# Work task
After counting the lines below that hold the word "none", reply with the count and nothing else.

(Given data Opens)

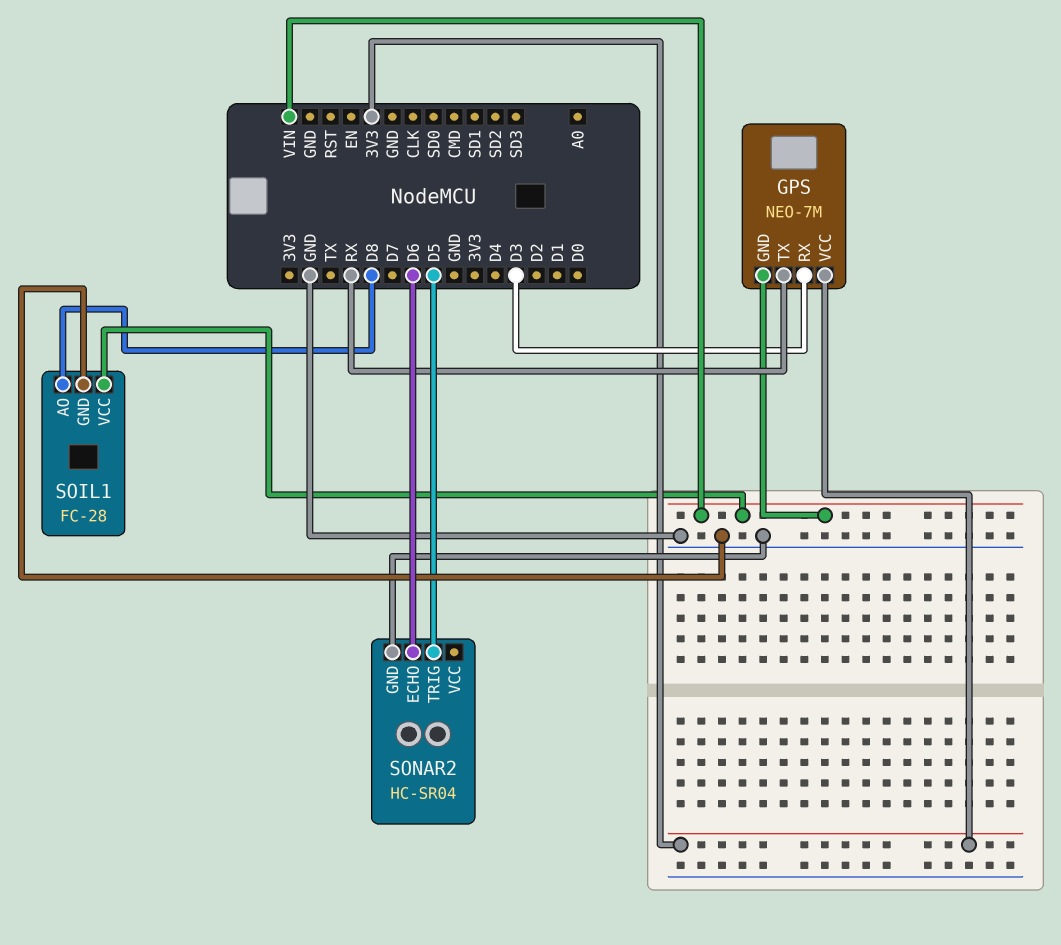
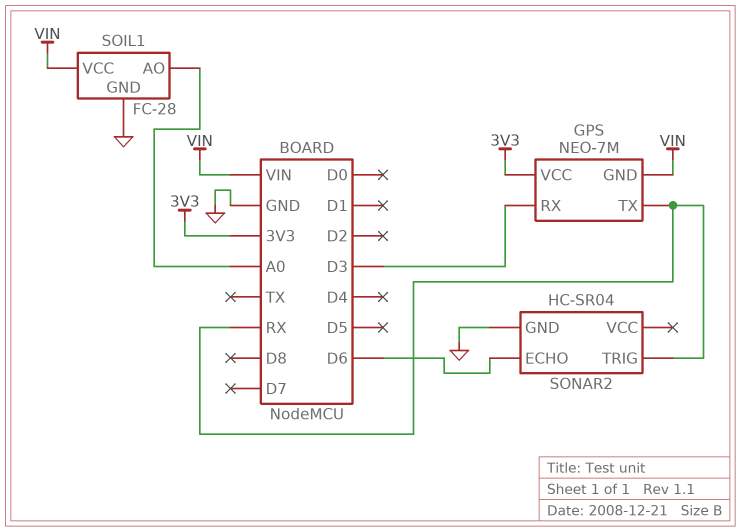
SOIL1 pin AO: D8 -> A0
SONAR2 pin TRIG: D5 -> RX

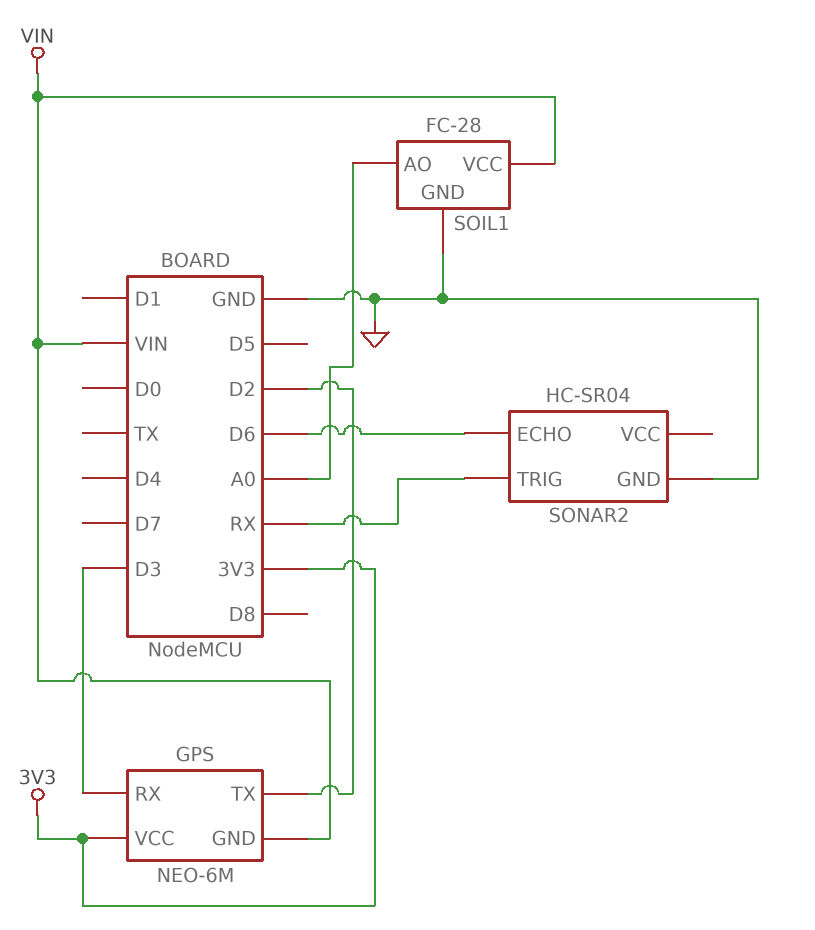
GPS: NEO-7M -> NEO-6M
GPS pin TX: RX -> D2

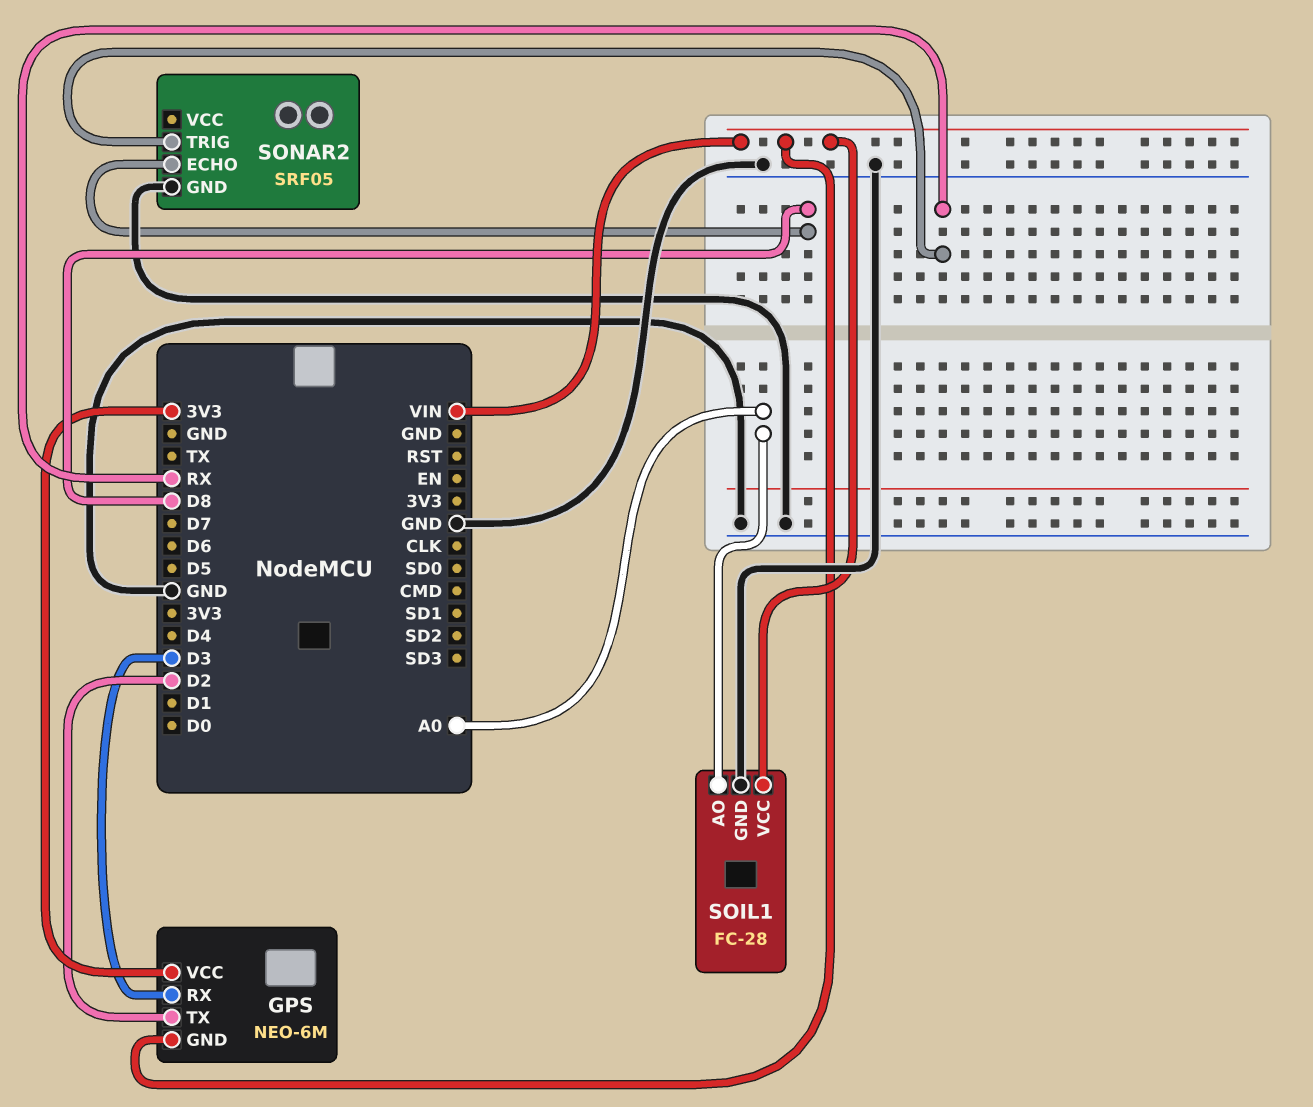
SONAR2: HC-SR04 -> SRF05
SONAR2 pin ECHO: D6 -> D8

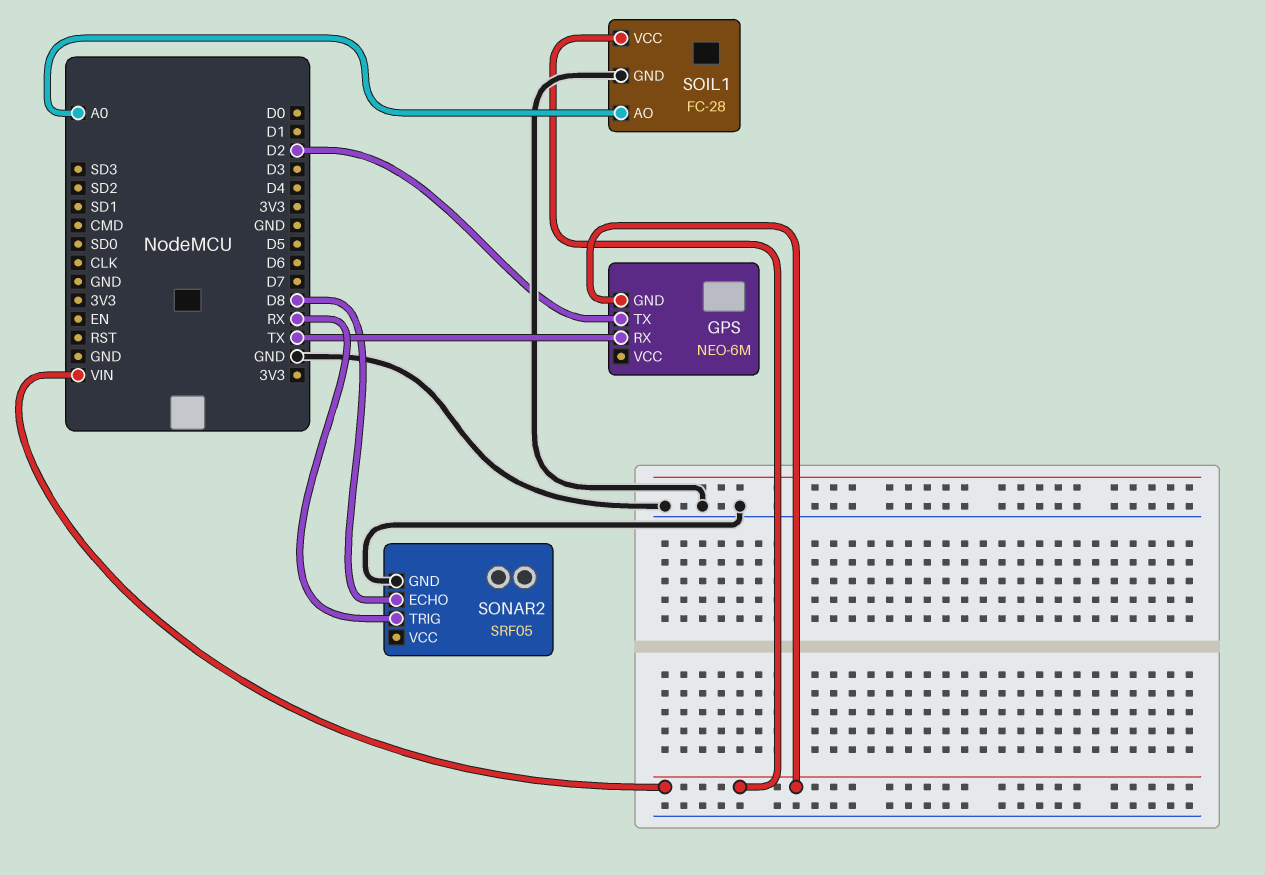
GPS pin RX: D3 -> TX
GPS pin VCC: 3V3 -> none

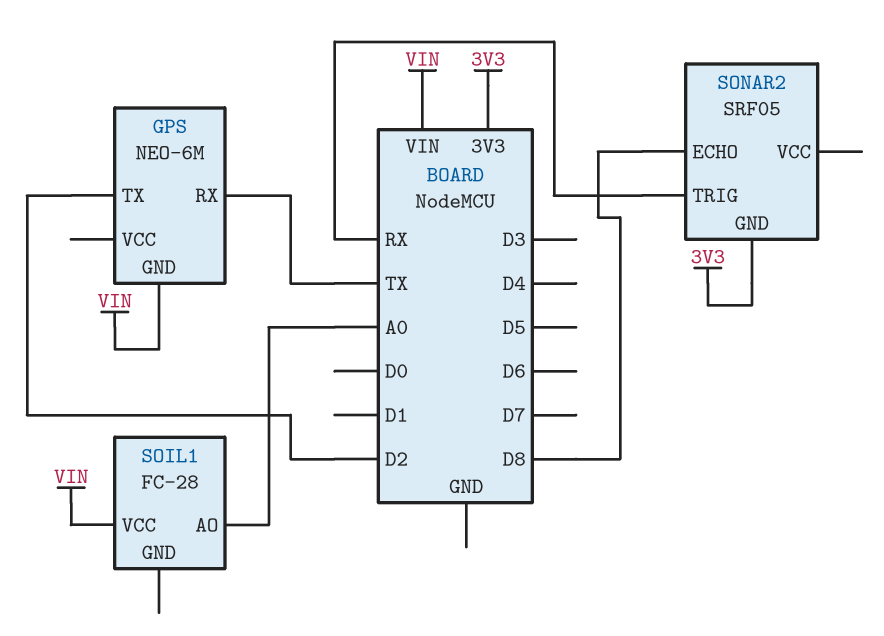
SOIL1 pin GND: GND -> none
SONAR2 pin GND: GND -> 3V3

(Given data Closes)

# Answer to the problem
2